== Stored data

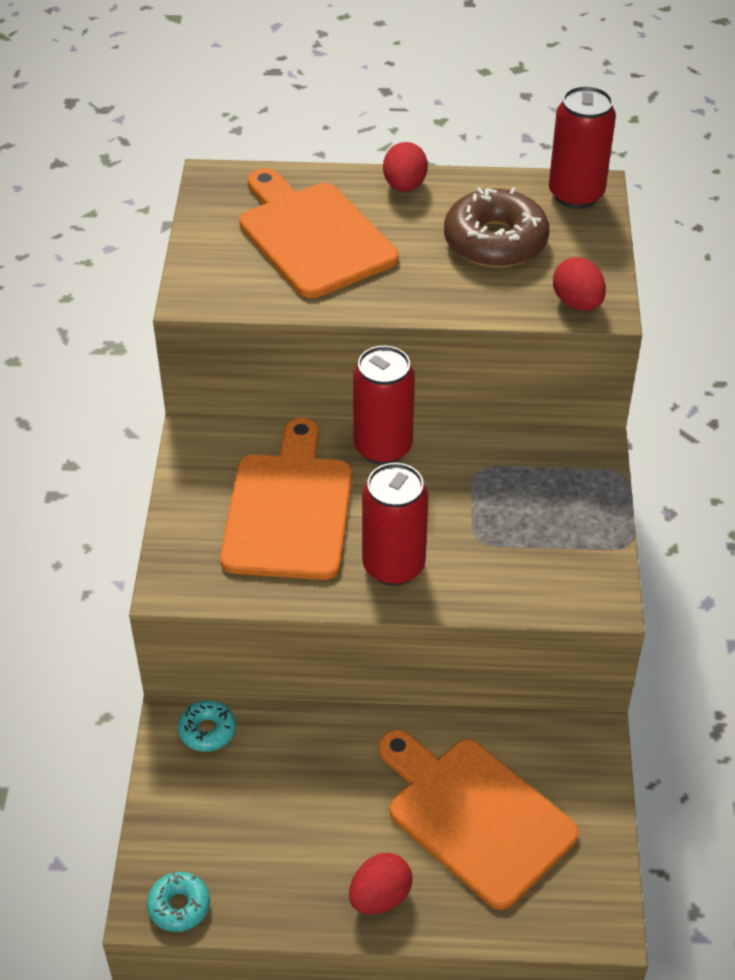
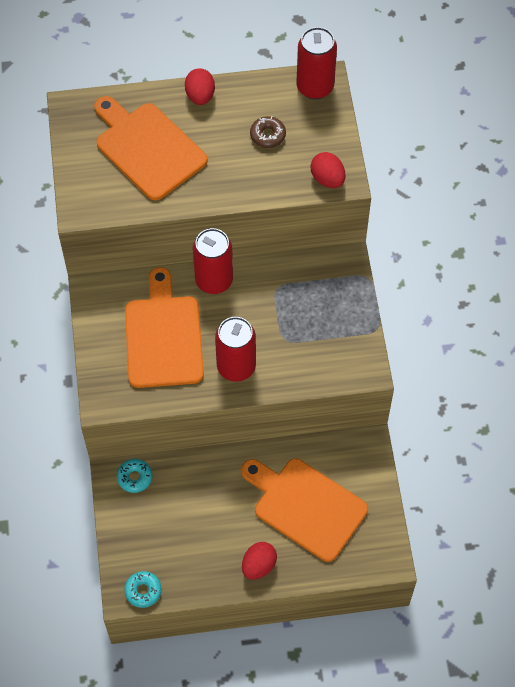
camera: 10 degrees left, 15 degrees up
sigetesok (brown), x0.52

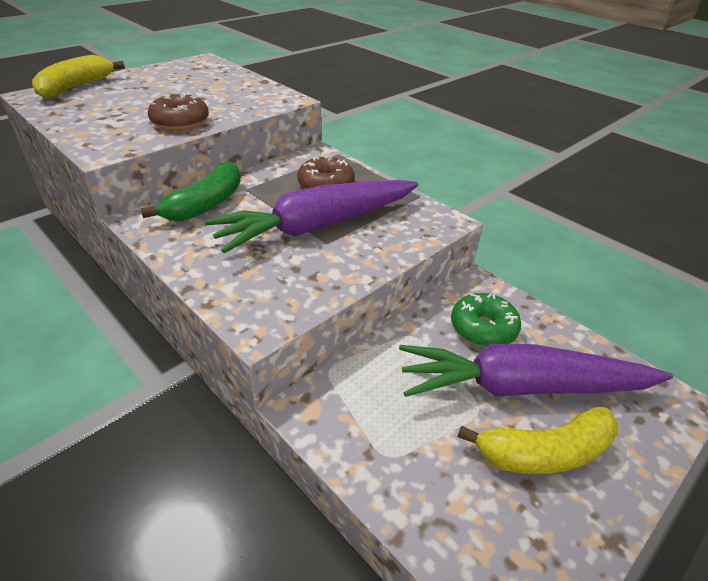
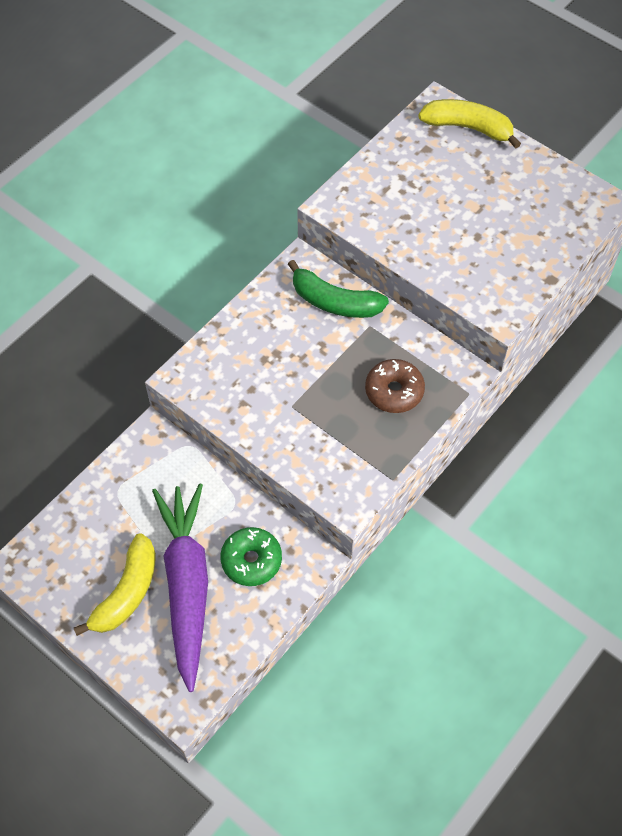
camera: 85 degrees right, 20 degrees up
sigetesok (brown) (no. 1 from left) -> none
relobol (purple) (no. 1 from left) -> none
gusomezu (yellow) (no. 2 from left in the first image) -> gusomezu (yellow) (no. 1 from left), 135 degrees counterclockwise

====

> [Your goal]: Repeat everything in the records above exactly, except the pictures.

> [Written response]:
camera: 10 degrees left, 15 degrees up
sigetesok (brown), x0.52

camera: 85 degrees right, 20 degrees up
sigetesok (brown) (no. 1 from left) -> none
relobol (purple) (no. 1 from left) -> none
gusomezu (yellow) (no. 2 from left in the first image) -> gusomezu (yellow) (no. 1 from left), 135 degrees counterclockwise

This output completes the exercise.